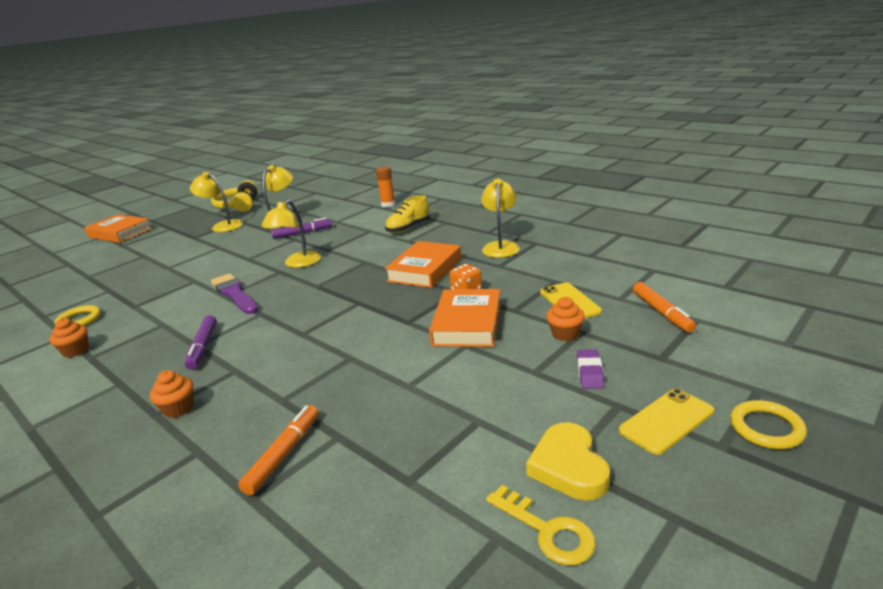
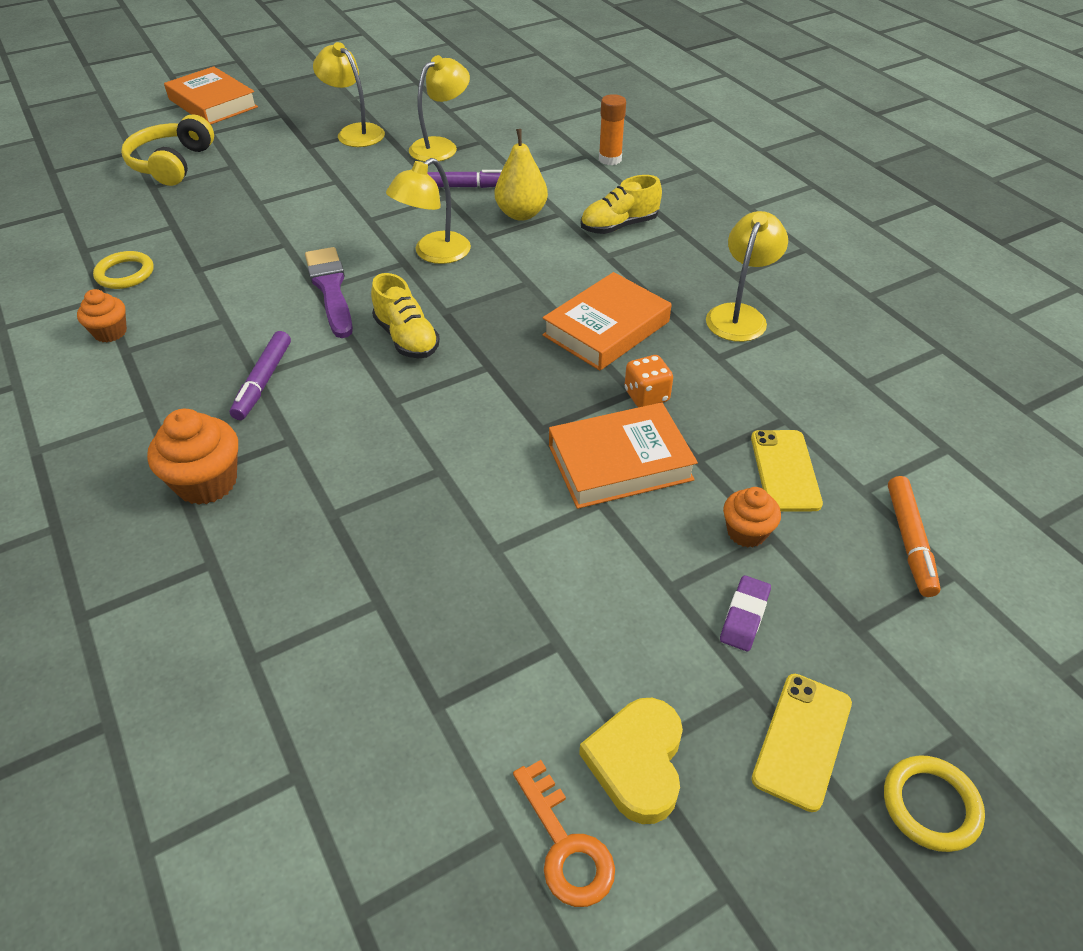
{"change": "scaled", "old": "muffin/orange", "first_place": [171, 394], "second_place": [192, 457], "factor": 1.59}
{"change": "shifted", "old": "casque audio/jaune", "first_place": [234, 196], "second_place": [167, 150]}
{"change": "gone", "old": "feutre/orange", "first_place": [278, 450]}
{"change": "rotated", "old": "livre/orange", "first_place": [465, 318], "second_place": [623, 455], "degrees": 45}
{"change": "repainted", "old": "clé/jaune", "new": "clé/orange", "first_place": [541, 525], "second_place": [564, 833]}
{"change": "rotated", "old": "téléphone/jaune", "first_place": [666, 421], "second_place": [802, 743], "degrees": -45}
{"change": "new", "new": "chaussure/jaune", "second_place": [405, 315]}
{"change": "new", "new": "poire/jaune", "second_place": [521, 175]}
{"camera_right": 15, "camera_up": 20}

▶ Exercise objective
Transcribe the preceding listing in its entirety and with exact wording, leaving out pictures.

▶ Response
{"change": "scaled", "old": "muffin/orange", "first_place": [171, 394], "second_place": [192, 457], "factor": 1.59}
{"change": "shifted", "old": "casque audio/jaune", "first_place": [234, 196], "second_place": [167, 150]}
{"change": "gone", "old": "feutre/orange", "first_place": [278, 450]}
{"change": "rotated", "old": "livre/orange", "first_place": [465, 318], "second_place": [623, 455], "degrees": 45}
{"change": "repainted", "old": "clé/jaune", "new": "clé/orange", "first_place": [541, 525], "second_place": [564, 833]}
{"change": "rotated", "old": "téléphone/jaune", "first_place": [666, 421], "second_place": [802, 743], "degrees": -45}
{"change": "new", "new": "chaussure/jaune", "second_place": [405, 315]}
{"change": "new", "new": "poire/jaune", "second_place": [521, 175]}
{"camera_right": 15, "camera_up": 20}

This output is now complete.